*RECORDS FOR THE EXERCISE*.

------------------------

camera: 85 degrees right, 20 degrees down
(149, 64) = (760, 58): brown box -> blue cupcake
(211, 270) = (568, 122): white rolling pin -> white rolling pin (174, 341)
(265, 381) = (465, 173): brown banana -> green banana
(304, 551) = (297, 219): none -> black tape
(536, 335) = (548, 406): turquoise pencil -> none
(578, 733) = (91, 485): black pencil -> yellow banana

------------------------

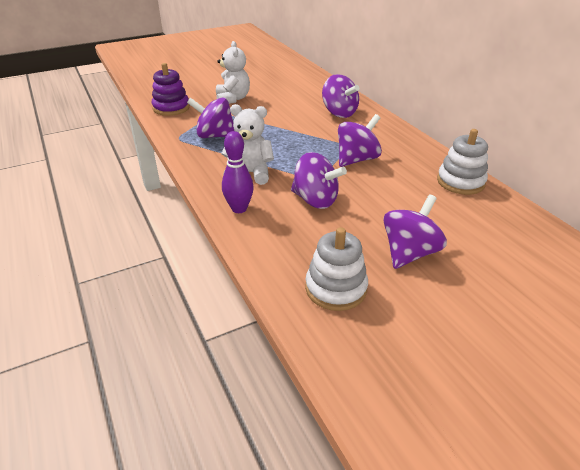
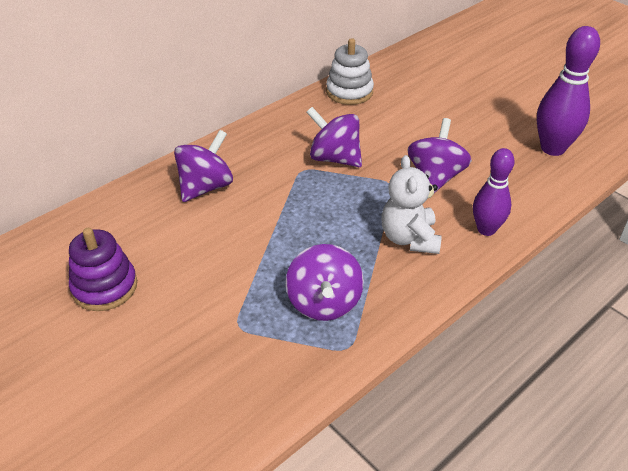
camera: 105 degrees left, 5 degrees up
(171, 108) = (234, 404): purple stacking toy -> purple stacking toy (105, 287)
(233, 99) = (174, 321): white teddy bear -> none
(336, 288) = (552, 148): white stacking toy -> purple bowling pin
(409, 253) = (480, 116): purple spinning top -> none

------------------------

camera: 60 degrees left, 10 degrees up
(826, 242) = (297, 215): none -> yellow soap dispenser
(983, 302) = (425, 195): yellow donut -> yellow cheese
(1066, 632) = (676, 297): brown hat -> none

------------------------

*GOAL OF THE EXERCISE*. Repeat, character for character, the lines of the material above from the line with "(983, 302) = (425, 195): yellow" through the line with "(1066, 632) = (676, 297): brown hat -> none".

*RESPONSE FOR THIS EXERCISE*.
(983, 302) = (425, 195): yellow donut -> yellow cheese
(1066, 632) = (676, 297): brown hat -> none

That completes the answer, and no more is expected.